- _Records provided_:
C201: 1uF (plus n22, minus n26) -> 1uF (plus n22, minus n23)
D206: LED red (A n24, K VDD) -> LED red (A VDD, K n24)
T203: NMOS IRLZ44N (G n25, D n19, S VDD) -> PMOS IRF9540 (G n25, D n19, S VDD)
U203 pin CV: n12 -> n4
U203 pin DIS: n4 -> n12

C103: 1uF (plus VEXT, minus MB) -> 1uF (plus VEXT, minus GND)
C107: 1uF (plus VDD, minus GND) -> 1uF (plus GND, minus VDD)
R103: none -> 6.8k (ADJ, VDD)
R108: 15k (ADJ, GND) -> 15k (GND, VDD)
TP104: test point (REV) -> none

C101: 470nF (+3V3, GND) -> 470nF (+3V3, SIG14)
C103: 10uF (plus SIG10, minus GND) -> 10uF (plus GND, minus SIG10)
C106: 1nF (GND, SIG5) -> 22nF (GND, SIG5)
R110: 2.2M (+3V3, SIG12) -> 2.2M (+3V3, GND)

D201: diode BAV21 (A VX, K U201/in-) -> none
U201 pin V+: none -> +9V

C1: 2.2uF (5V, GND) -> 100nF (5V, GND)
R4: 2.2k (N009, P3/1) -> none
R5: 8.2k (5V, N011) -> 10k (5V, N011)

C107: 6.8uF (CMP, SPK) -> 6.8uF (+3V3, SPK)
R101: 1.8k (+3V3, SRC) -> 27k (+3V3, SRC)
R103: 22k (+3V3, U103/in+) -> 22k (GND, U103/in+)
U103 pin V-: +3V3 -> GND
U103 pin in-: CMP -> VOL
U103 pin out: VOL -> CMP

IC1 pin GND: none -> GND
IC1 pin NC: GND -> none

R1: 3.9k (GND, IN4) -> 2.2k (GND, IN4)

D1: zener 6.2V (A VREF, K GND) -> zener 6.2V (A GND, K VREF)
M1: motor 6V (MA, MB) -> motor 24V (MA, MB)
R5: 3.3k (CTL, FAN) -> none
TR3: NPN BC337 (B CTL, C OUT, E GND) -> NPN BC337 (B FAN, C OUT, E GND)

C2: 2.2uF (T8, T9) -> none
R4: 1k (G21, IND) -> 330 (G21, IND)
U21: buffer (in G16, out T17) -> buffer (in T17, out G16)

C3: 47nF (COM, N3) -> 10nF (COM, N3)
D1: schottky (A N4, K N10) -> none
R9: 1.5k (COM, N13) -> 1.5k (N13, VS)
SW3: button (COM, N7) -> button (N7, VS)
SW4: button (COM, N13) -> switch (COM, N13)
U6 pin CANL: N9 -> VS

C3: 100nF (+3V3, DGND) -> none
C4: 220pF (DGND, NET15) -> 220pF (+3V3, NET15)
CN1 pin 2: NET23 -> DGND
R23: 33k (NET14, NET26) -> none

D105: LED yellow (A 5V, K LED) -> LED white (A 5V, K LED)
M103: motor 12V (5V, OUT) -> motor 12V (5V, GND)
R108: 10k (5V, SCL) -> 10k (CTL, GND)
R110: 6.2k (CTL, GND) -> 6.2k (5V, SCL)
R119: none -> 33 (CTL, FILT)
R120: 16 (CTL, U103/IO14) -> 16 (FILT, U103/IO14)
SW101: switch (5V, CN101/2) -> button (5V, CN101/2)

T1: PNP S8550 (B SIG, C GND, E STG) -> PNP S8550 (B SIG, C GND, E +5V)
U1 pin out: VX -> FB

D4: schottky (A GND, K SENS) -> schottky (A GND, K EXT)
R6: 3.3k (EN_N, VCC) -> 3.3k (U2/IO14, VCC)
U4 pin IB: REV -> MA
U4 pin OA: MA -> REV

- _What you should do_:
Only one stretch of the data above is needed. Restate it word for word, from the line containing "T203: NMOS IRLZ44N" through the line containing "TP104: test point (REV) -> none", both ends included.

- _Task output_:
T203: NMOS IRLZ44N (G n25, D n19, S VDD) -> PMOS IRF9540 (G n25, D n19, S VDD)
U203 pin CV: n12 -> n4
U203 pin DIS: n4 -> n12

C103: 1uF (plus VEXT, minus MB) -> 1uF (plus VEXT, minus GND)
C107: 1uF (plus VDD, minus GND) -> 1uF (plus GND, minus VDD)
R103: none -> 6.8k (ADJ, VDD)
R108: 15k (ADJ, GND) -> 15k (GND, VDD)
TP104: test point (REV) -> none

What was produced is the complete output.